# [Action item]
First find the line with "# camera: 20 degrees right, 5 degrees down" in the entries below, then set down exactly every line through the line with "move,gum eraser in", that line included.

# [Information shown]
▬▬▬

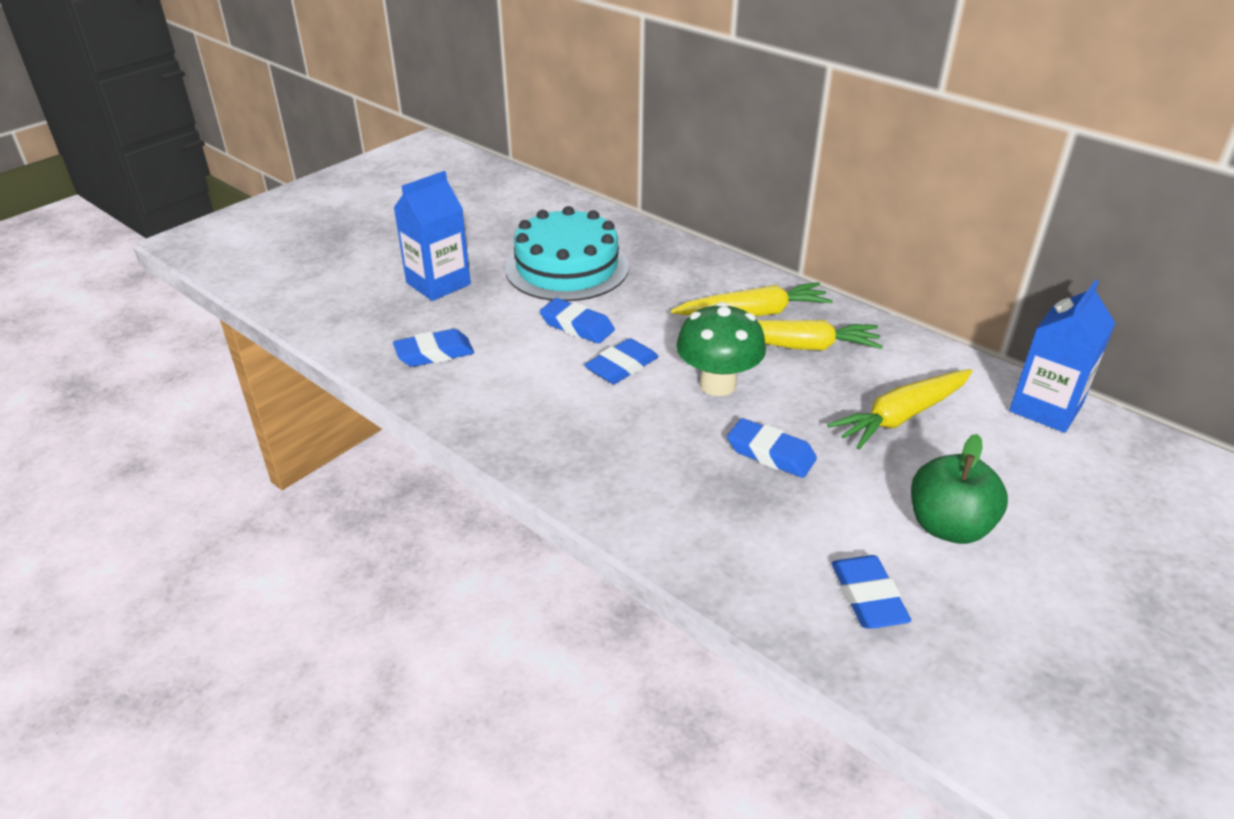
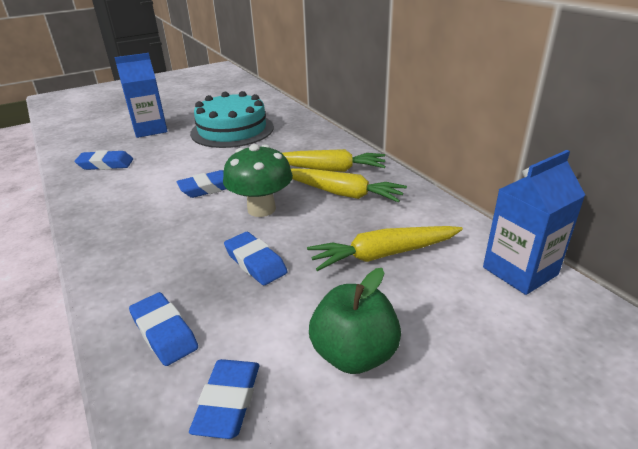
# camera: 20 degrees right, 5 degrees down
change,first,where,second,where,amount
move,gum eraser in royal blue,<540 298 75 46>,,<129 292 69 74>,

▬▬▬

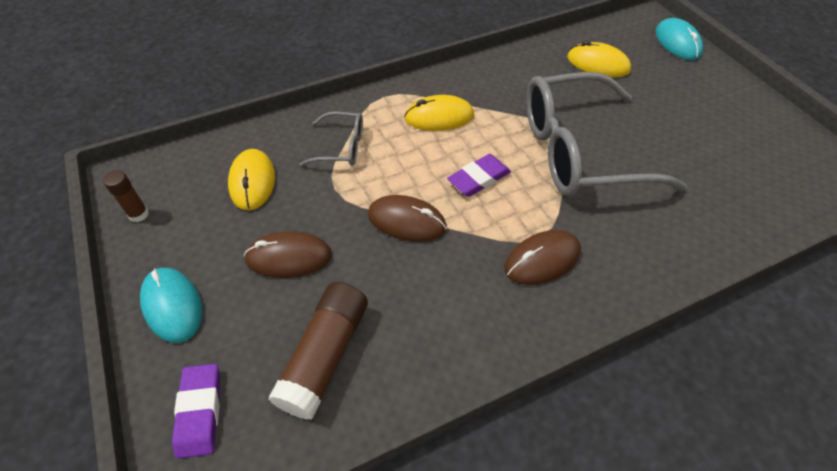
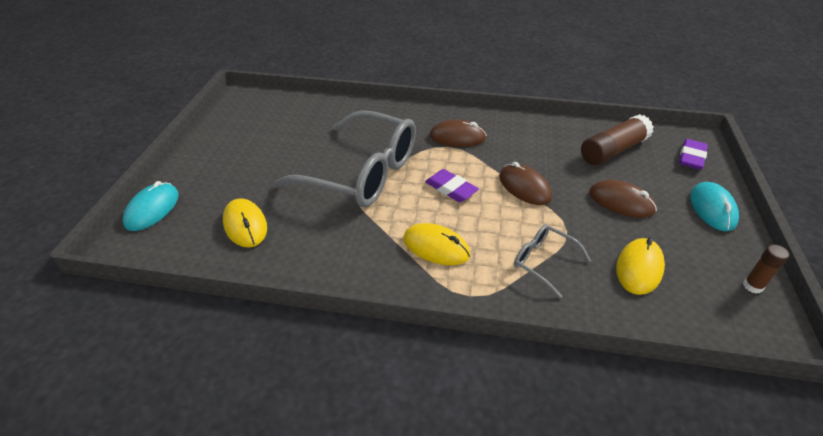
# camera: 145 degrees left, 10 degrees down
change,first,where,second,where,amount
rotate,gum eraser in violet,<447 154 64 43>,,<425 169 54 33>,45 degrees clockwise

▬▬▬

# [Result of this exercise]
# camera: 20 degrees right, 5 degrees down
change,first,where,second,where,amount
move,gum eraser in royal blue,<540 298 75 46>,,<129 292 69 74>,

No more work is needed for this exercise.